Records provided.
⟨

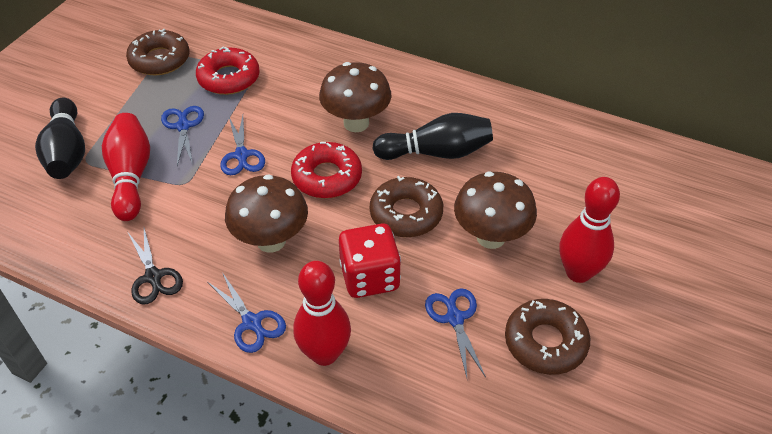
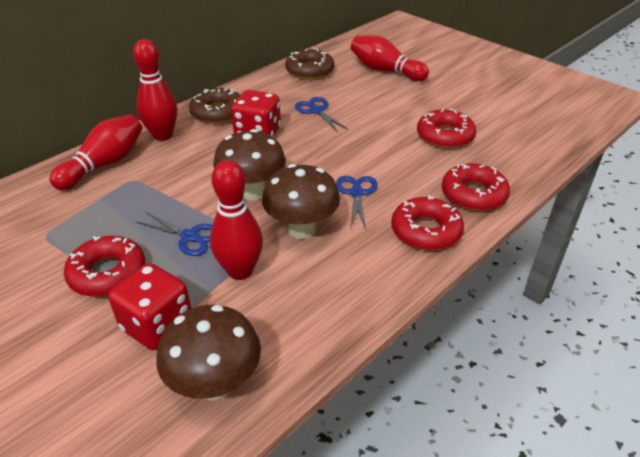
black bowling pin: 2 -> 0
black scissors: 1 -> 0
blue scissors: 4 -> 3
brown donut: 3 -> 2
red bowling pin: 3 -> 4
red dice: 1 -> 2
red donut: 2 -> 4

⟩
⟨

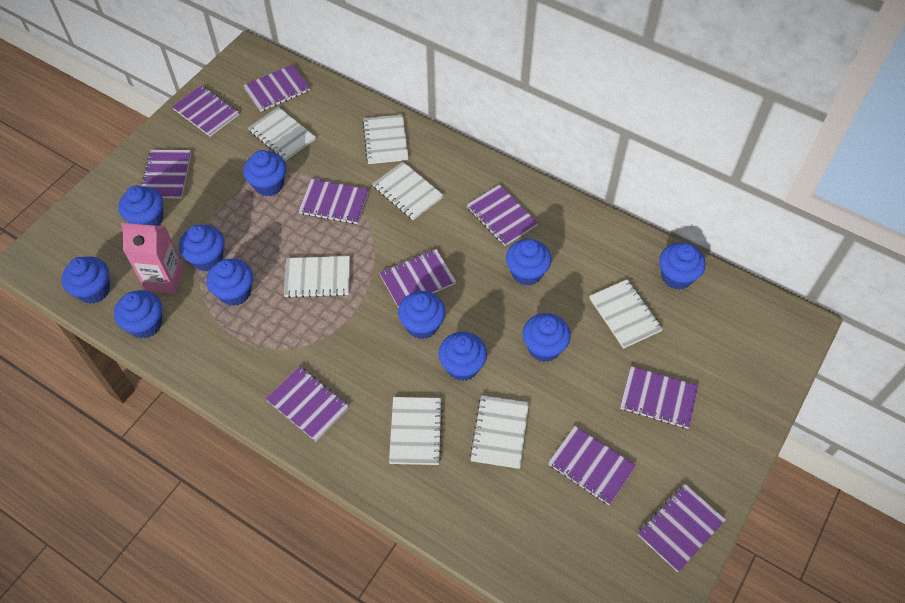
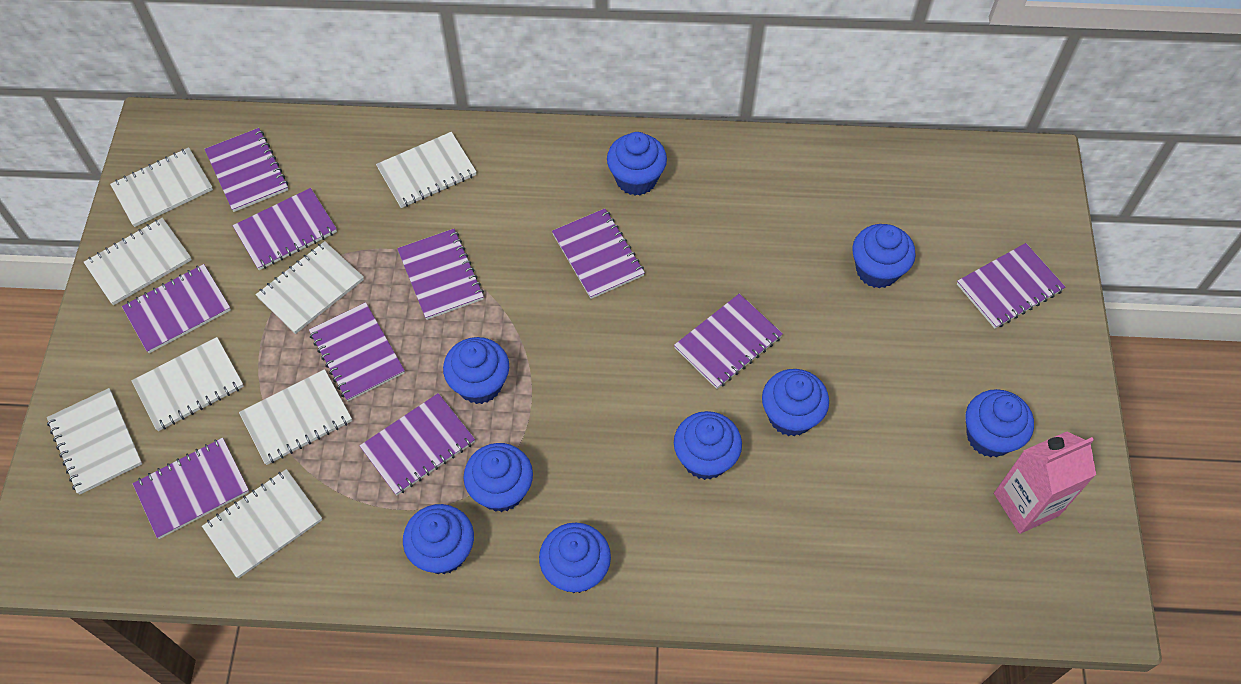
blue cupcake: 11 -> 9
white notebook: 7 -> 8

⟩

For the material above, reproduce exactly the lines from the line with "black bowling pin: 2 -> 0" to the line with "red donut: 2 -> 4", inclusive, and exclude all others.

Solution for this task.
black bowling pin: 2 -> 0
black scissors: 1 -> 0
blue scissors: 4 -> 3
brown donut: 3 -> 2
red bowling pin: 3 -> 4
red dice: 1 -> 2
red donut: 2 -> 4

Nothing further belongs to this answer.